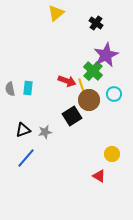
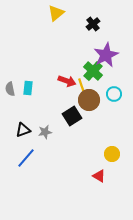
black cross: moved 3 px left, 1 px down; rotated 16 degrees clockwise
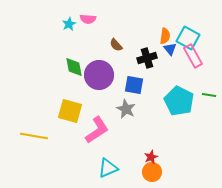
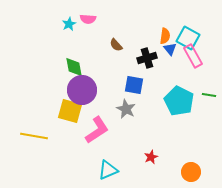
purple circle: moved 17 px left, 15 px down
cyan triangle: moved 2 px down
orange circle: moved 39 px right
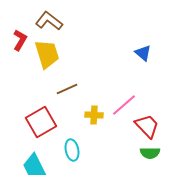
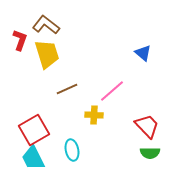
brown L-shape: moved 3 px left, 4 px down
red L-shape: rotated 10 degrees counterclockwise
pink line: moved 12 px left, 14 px up
red square: moved 7 px left, 8 px down
cyan trapezoid: moved 1 px left, 8 px up
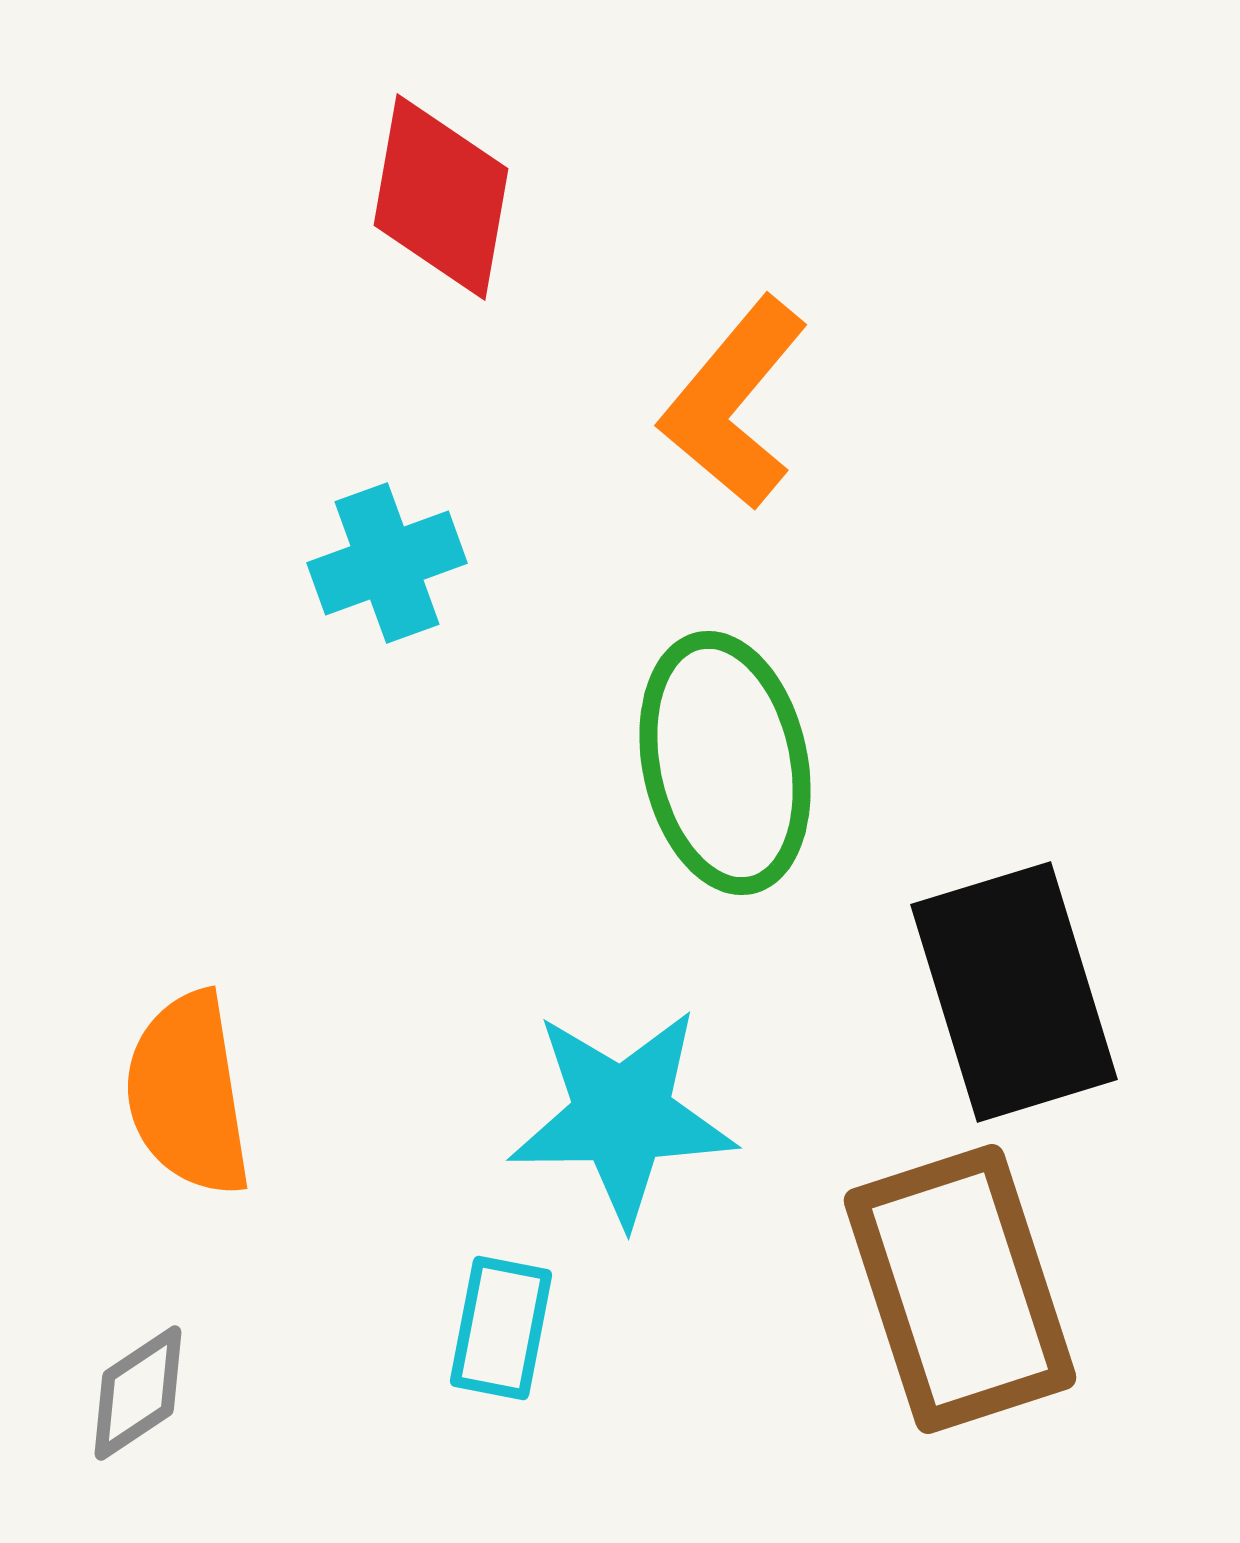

______________________________

### Task to carry out
Take every entry and repeat it verbatim, minus the pictures.

### Task result
black cross: moved 3 px left, 1 px down; rotated 16 degrees clockwise
purple circle: moved 17 px left, 15 px down
cyan triangle: moved 2 px down
orange circle: moved 39 px right
brown L-shape: moved 3 px left, 4 px down
red L-shape: rotated 10 degrees counterclockwise
pink line: moved 12 px left, 14 px up
red square: moved 7 px left, 8 px down
cyan trapezoid: moved 1 px left, 8 px up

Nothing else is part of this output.